■ Problem statement
For this exercise, return all the data word for word, with images left out.

■ Supplied material
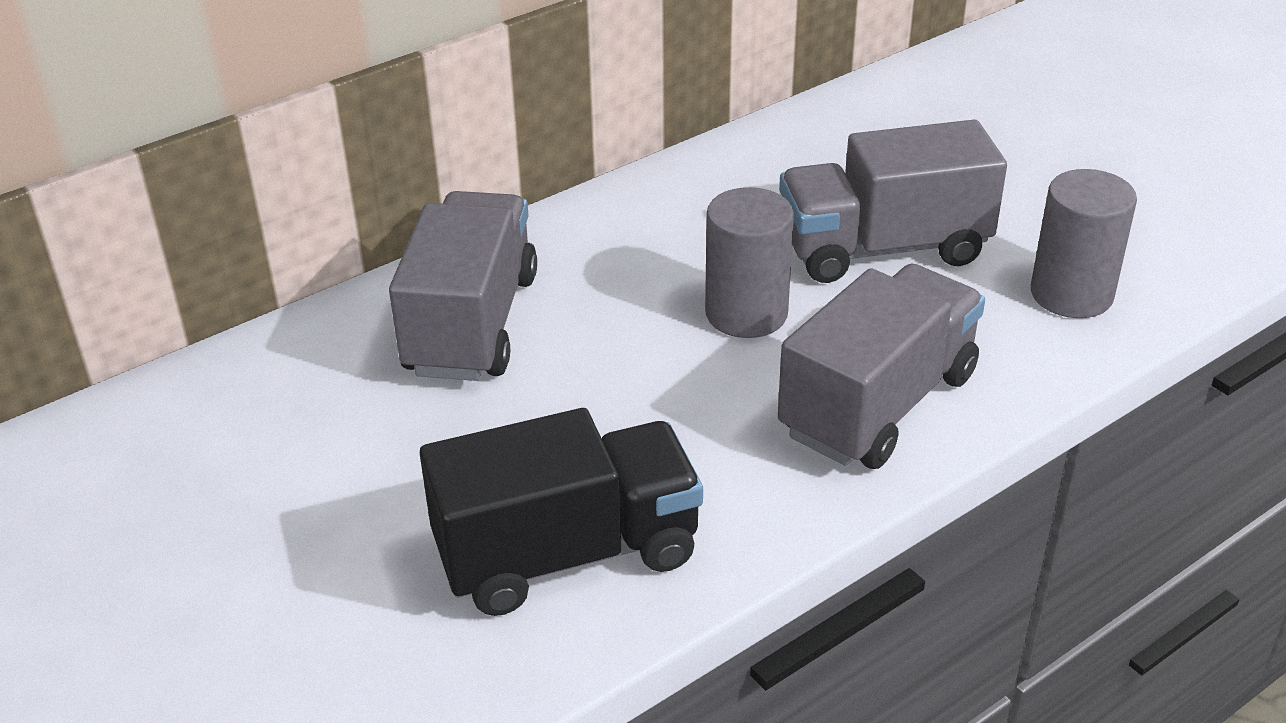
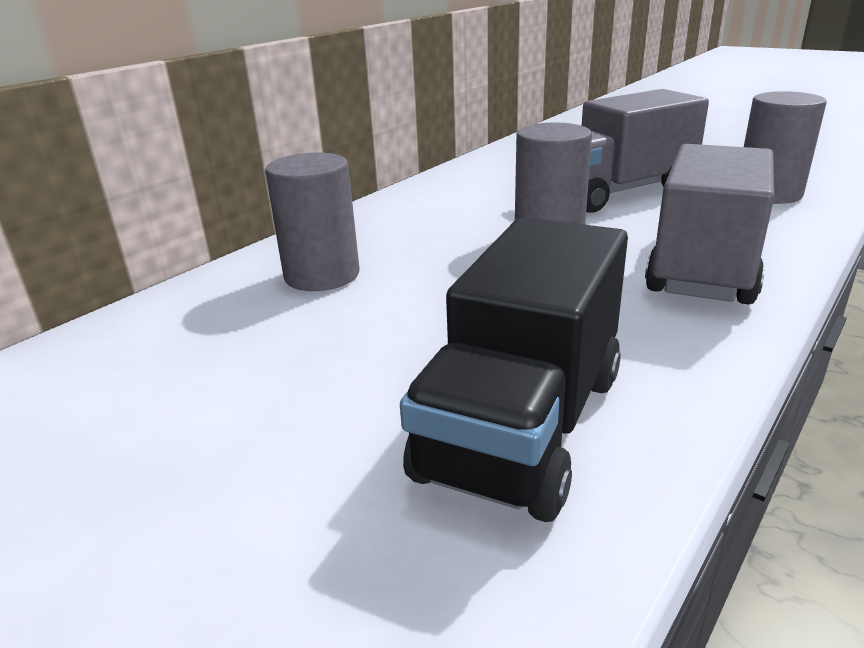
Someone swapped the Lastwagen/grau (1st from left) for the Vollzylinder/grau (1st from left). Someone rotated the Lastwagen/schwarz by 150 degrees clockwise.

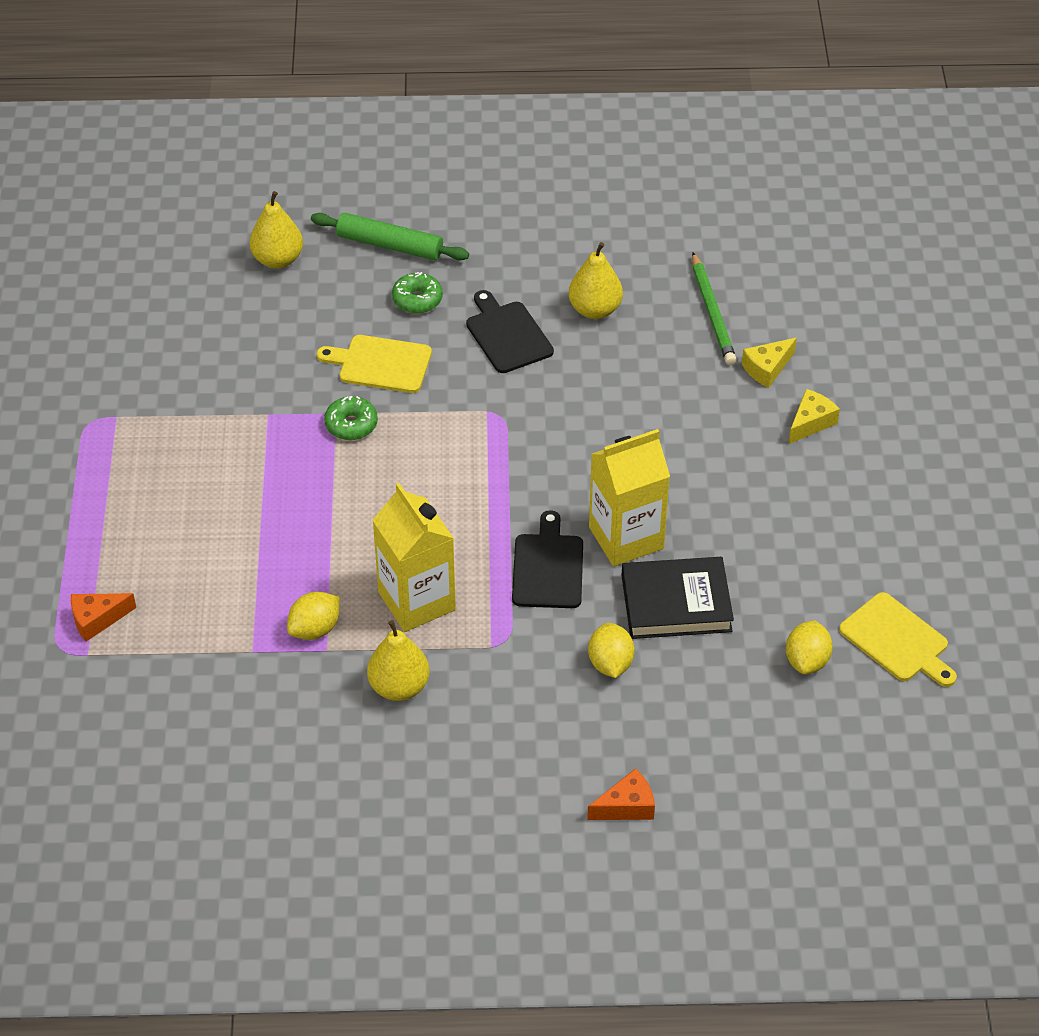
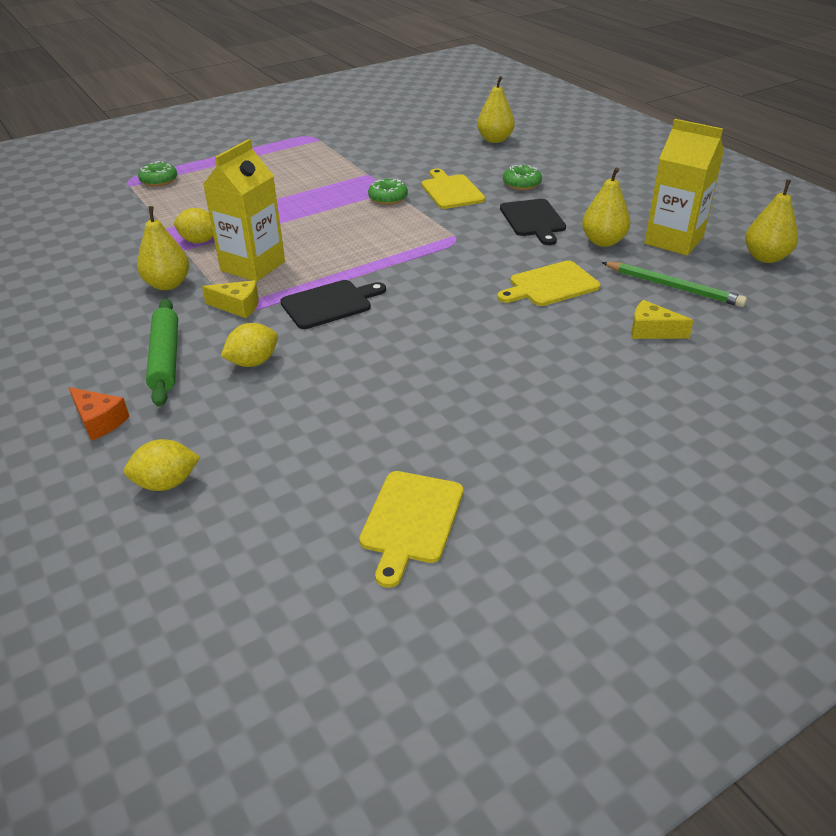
Someone took away the Buch/schwarz. Someone put down the Schneidebrett/gelb (3rd from left). Someone put down the Birne/gelb (4th from left). Someone carried the Nudelholz/grün. Someone carried the Getränkekarton/gelb (2nd from left). Someone carried the Zitrone/gelb (3rd from left in the first image). Someone carried the Käse/gelb (2nd from left in the first image). Someone swapped the Käse/orange (1st from left) for the Donut/grün (1st from left). Someone rotated the Schneidebrett/schwarz (1st from left in the first image) by 135 degrees clockwise. Someone rotated the Bleistift/grün by 105 degrees counterclockwise.

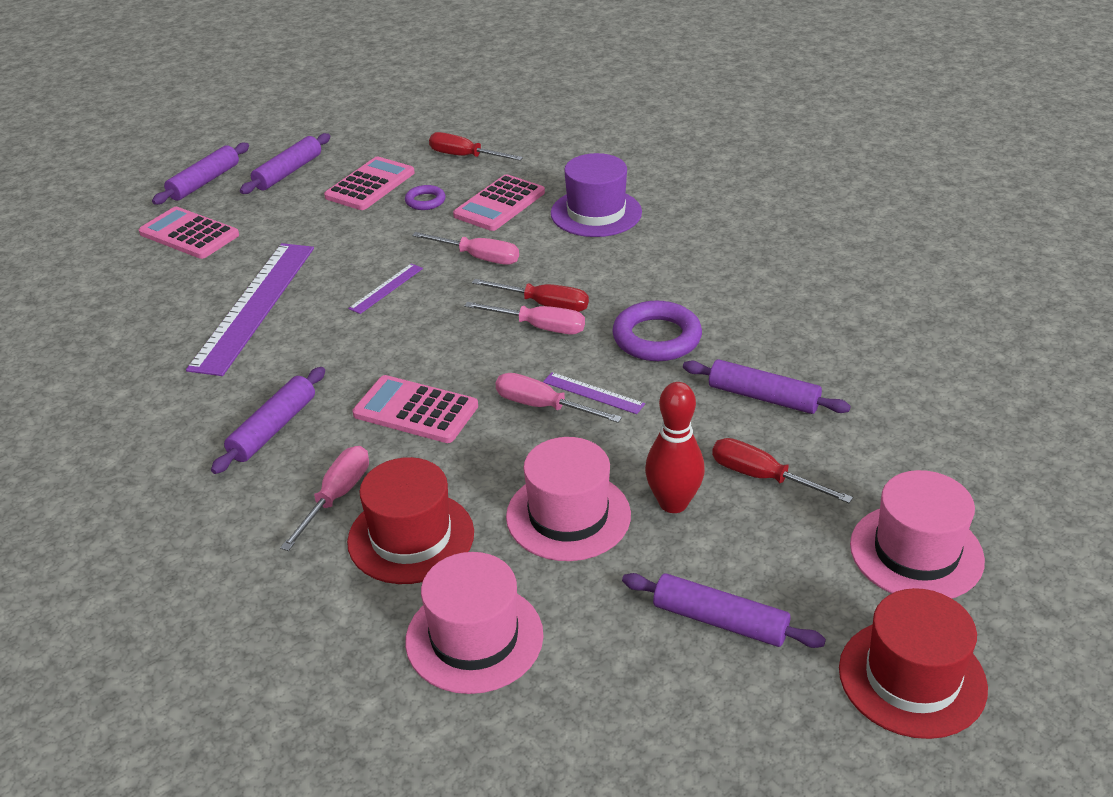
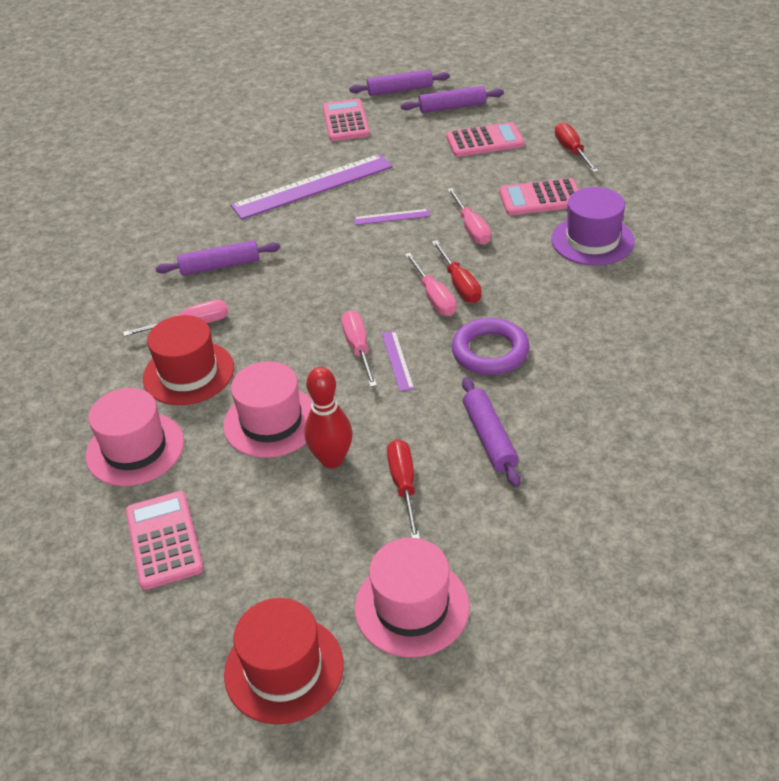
Someone took away the Ring/lila (1st from left). Someone took away the Nudelholz/lila (4th from left). Someone carried the Taschenrechner/rosa (3rd from left in the first image).

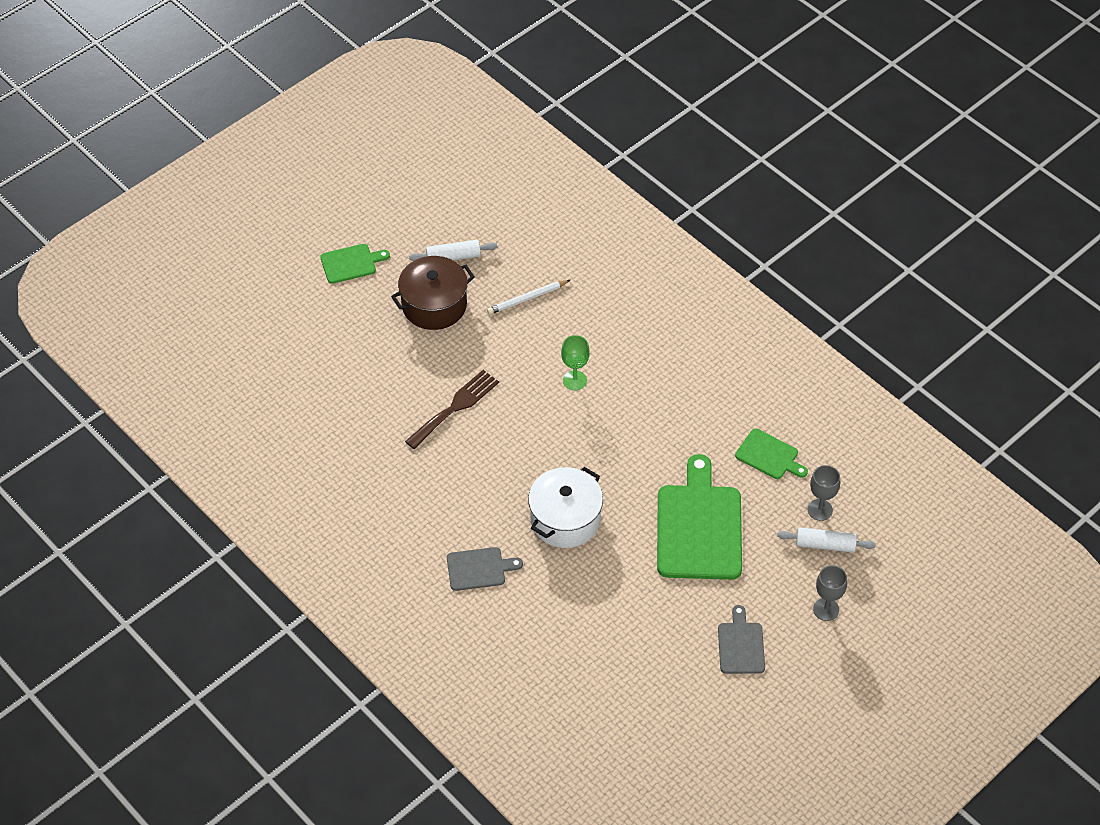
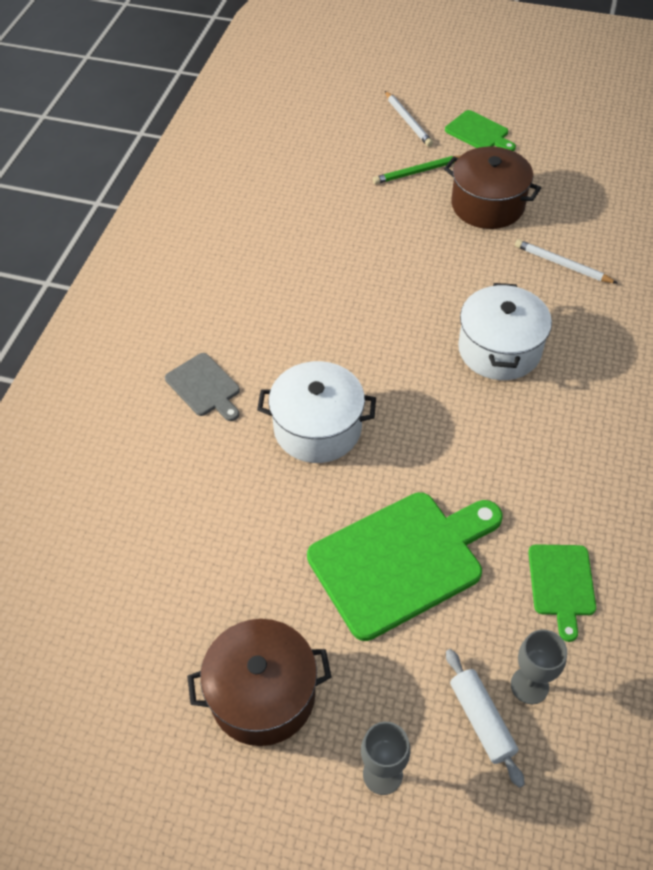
Someone took away the Gabel/braun. Someone took away the Nudelholz/weiß (1st from left). Someone put down the Bleistift/grün. Someone put down the Bleistift/weiß (1st from left). Someone swapped the Kelch/grün for the Kochtopf/weiß (2nd from left). Someone swapped the Schneidebrett/grau (2nd from left) for the Kochtopf/braun (1st from left).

■ Result of the exercise
Someone swapped the Lastwagen/grau (1st from left) for the Vollzylinder/grau (1st from left). Someone rotated the Lastwagen/schwarz by 150 degrees clockwise.

Someone took away the Buch/schwarz. Someone put down the Schneidebrett/gelb (3rd from left). Someone put down the Birne/gelb (4th from left). Someone carried the Nudelholz/grün. Someone carried the Getränkekarton/gelb (2nd from left). Someone carried the Zitrone/gelb (3rd from left in the first image). Someone carried the Käse/gelb (2nd from left in the first image). Someone swapped the Käse/orange (1st from left) for the Donut/grün (1st from left). Someone rotated the Schneidebrett/schwarz (1st from left in the first image) by 135 degrees clockwise. Someone rotated the Bleistift/grün by 105 degrees counterclockwise.

Someone took away the Ring/lila (1st from left). Someone took away the Nudelholz/lila (4th from left). Someone carried the Taschenrechner/rosa (3rd from left in the first image).

Someone took away the Gabel/braun. Someone took away the Nudelholz/weiß (1st from left). Someone put down the Bleistift/grün. Someone put down the Bleistift/weiß (1st from left). Someone swapped the Kelch/grün for the Kochtopf/weiß (2nd from left). Someone swapped the Schneidebrett/grau (2nd from left) for the Kochtopf/braun (1st from left).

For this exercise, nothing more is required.